*** Opening Data provided ***
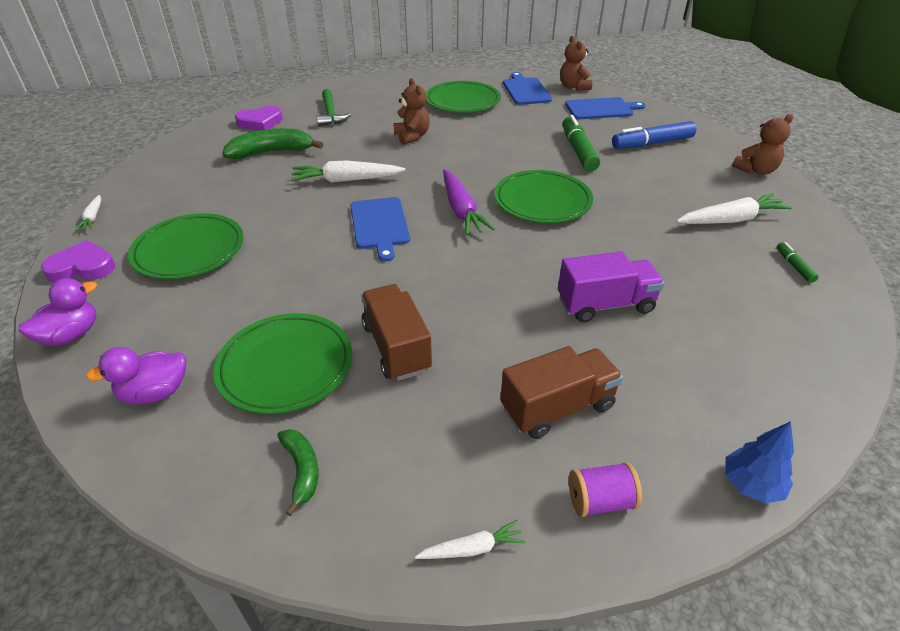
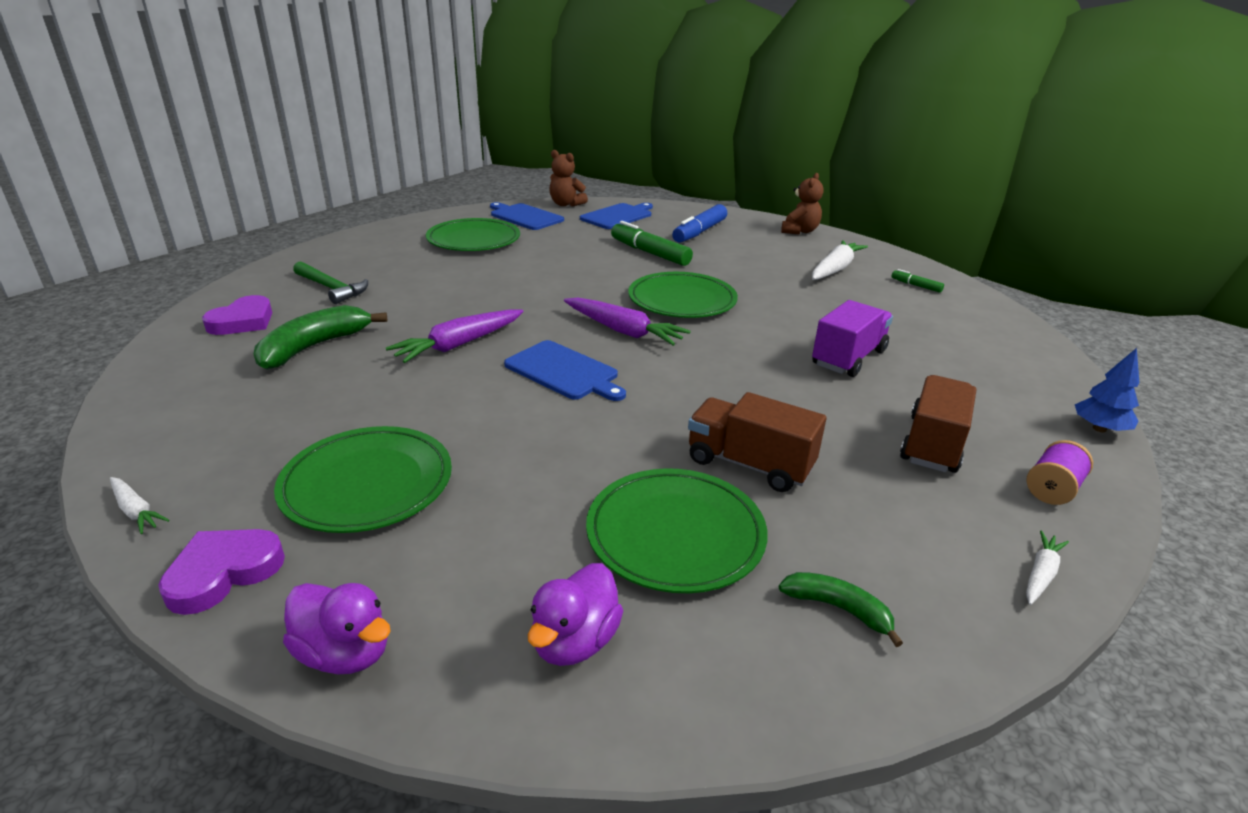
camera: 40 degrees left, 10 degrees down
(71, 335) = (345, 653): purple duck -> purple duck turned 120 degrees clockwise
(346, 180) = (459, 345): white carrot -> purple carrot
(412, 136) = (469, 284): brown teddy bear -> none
*** Closing Data provided ***
▶ _Assigned task_
Without any of the pictures, reproduce the listing above exactly.

▶ _Task output_
camera: 40 degrees left, 10 degrees down
(71, 335) = (345, 653): purple duck -> purple duck turned 120 degrees clockwise
(346, 180) = (459, 345): white carrot -> purple carrot
(412, 136) = (469, 284): brown teddy bear -> none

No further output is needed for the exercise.